Segment Open

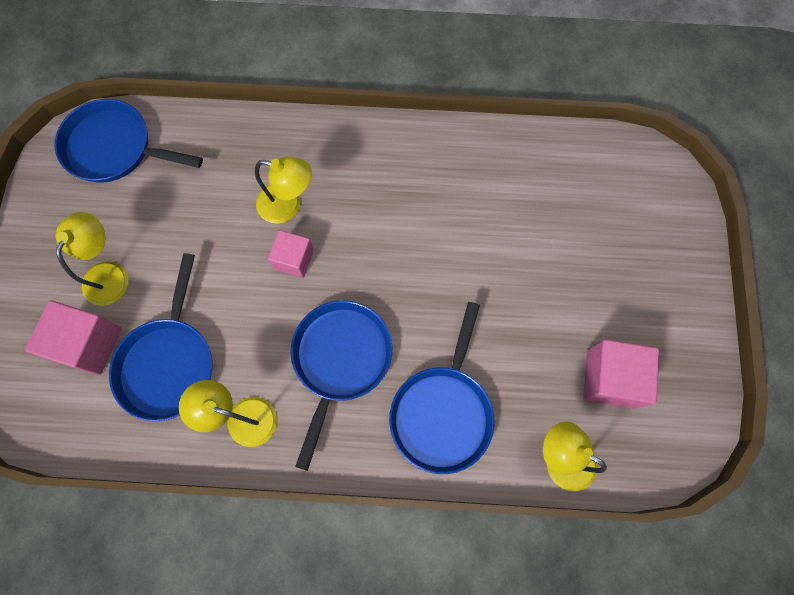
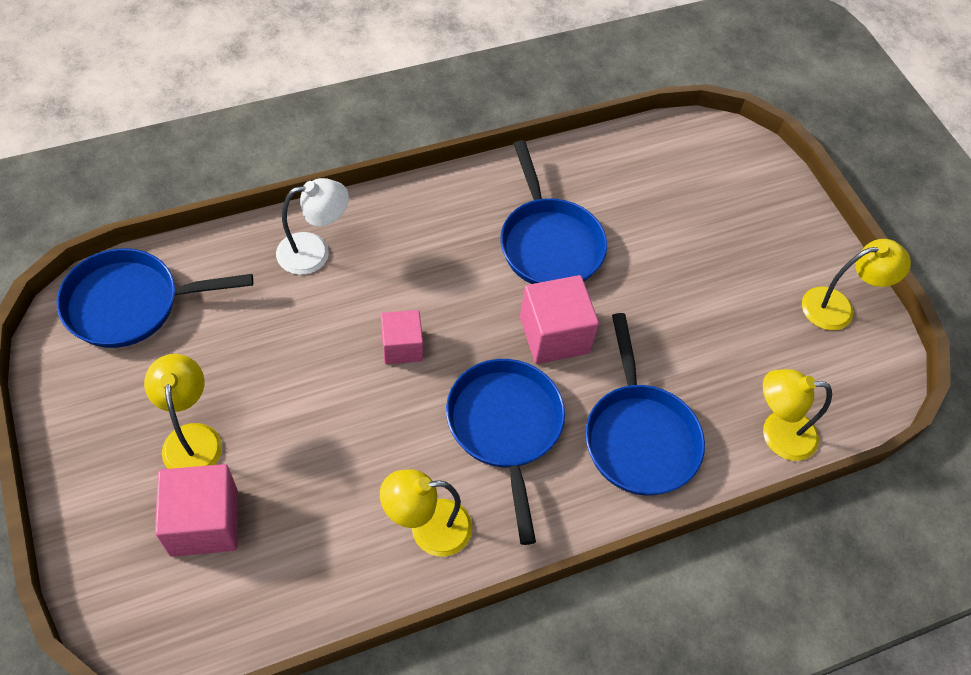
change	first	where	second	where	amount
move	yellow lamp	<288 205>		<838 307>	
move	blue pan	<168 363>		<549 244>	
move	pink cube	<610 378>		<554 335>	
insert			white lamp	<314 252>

Segment Closed
Segment Open

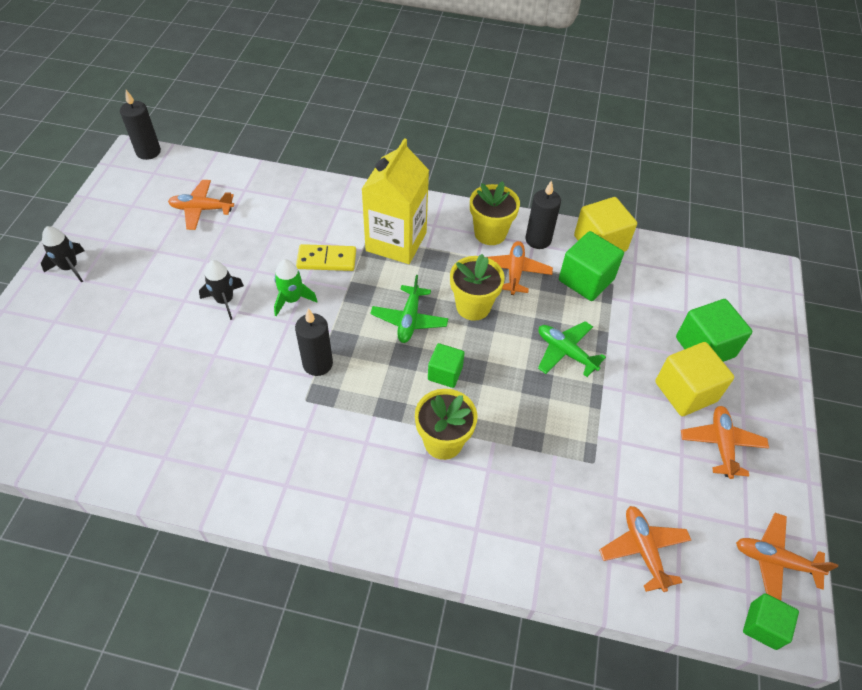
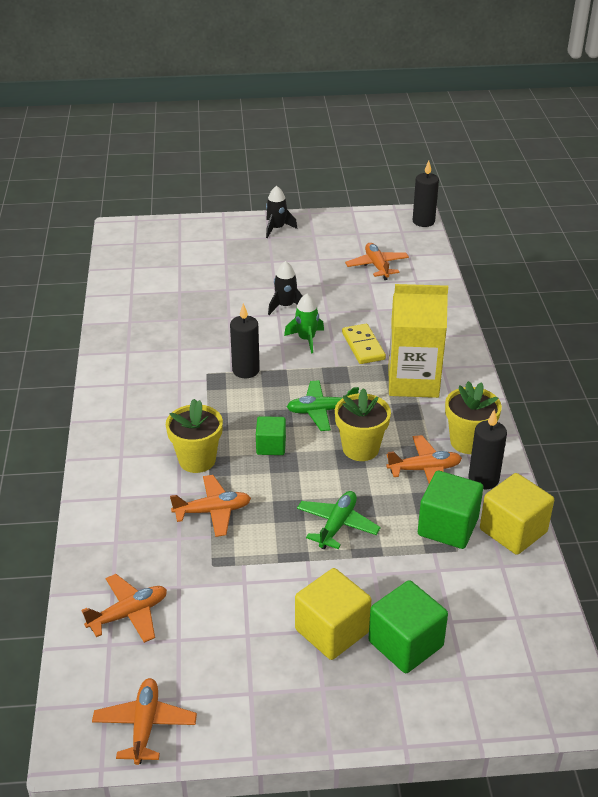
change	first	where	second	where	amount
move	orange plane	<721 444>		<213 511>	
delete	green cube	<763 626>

Segment Closed

What you should do: Count the lines in the material above where the word "lamp" occurs, and reply with nothing but the number.

Final answer: 2